YOUR GOAL — The lines to repeat are those below from the one containing "pink plate C1:D3" down to the one containing "cyan brick J13", both included; reproduce them exactly and nothing else.

Object correspondence data —
• • • • •

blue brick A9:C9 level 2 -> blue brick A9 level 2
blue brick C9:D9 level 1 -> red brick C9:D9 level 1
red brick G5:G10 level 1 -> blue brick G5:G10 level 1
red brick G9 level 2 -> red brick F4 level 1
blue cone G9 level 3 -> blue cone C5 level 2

• • • • •

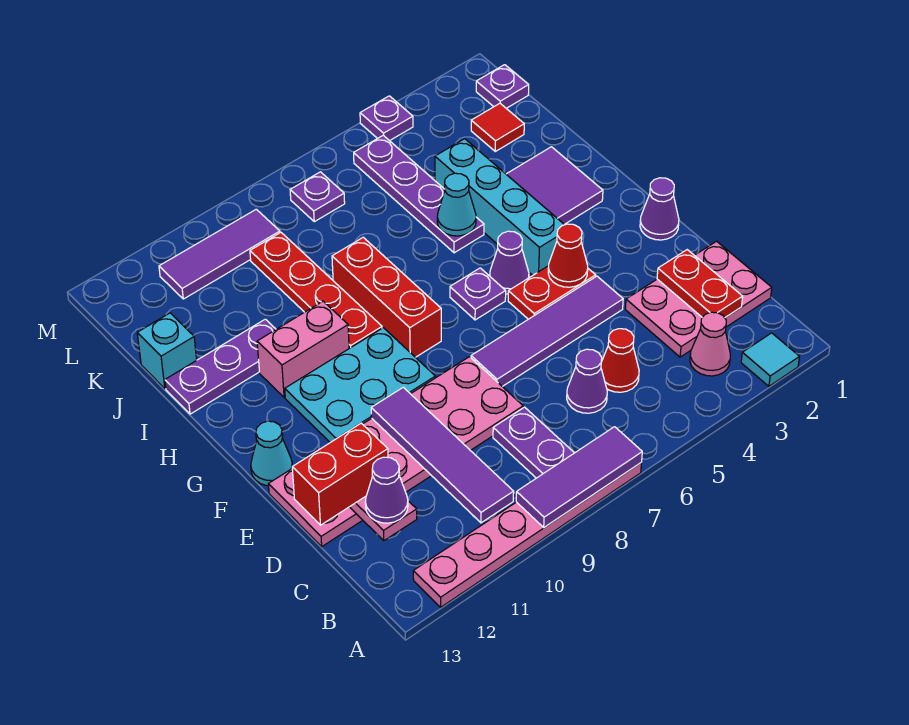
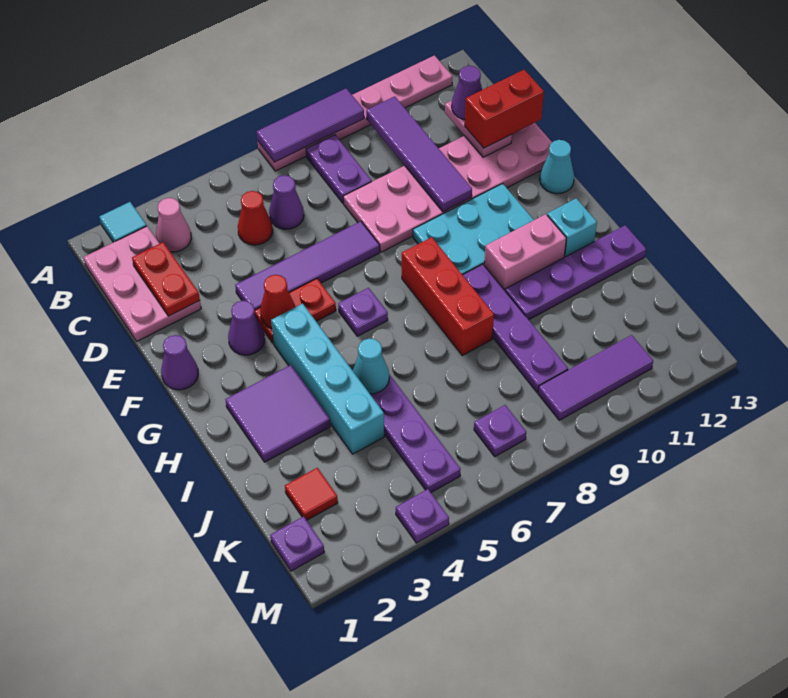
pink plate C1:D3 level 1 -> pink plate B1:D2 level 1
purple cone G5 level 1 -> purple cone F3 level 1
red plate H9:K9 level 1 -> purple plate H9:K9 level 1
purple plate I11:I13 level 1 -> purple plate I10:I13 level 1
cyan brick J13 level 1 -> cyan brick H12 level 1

• • • • •

ANSWER SPACE —
pink plate C1:D3 level 1 -> pink plate B1:D2 level 1
purple cone G5 level 1 -> purple cone F3 level 1
red plate H9:K9 level 1 -> purple plate H9:K9 level 1
purple plate I11:I13 level 1 -> purple plate I10:I13 level 1
cyan brick J13 level 1 -> cyan brick H12 level 1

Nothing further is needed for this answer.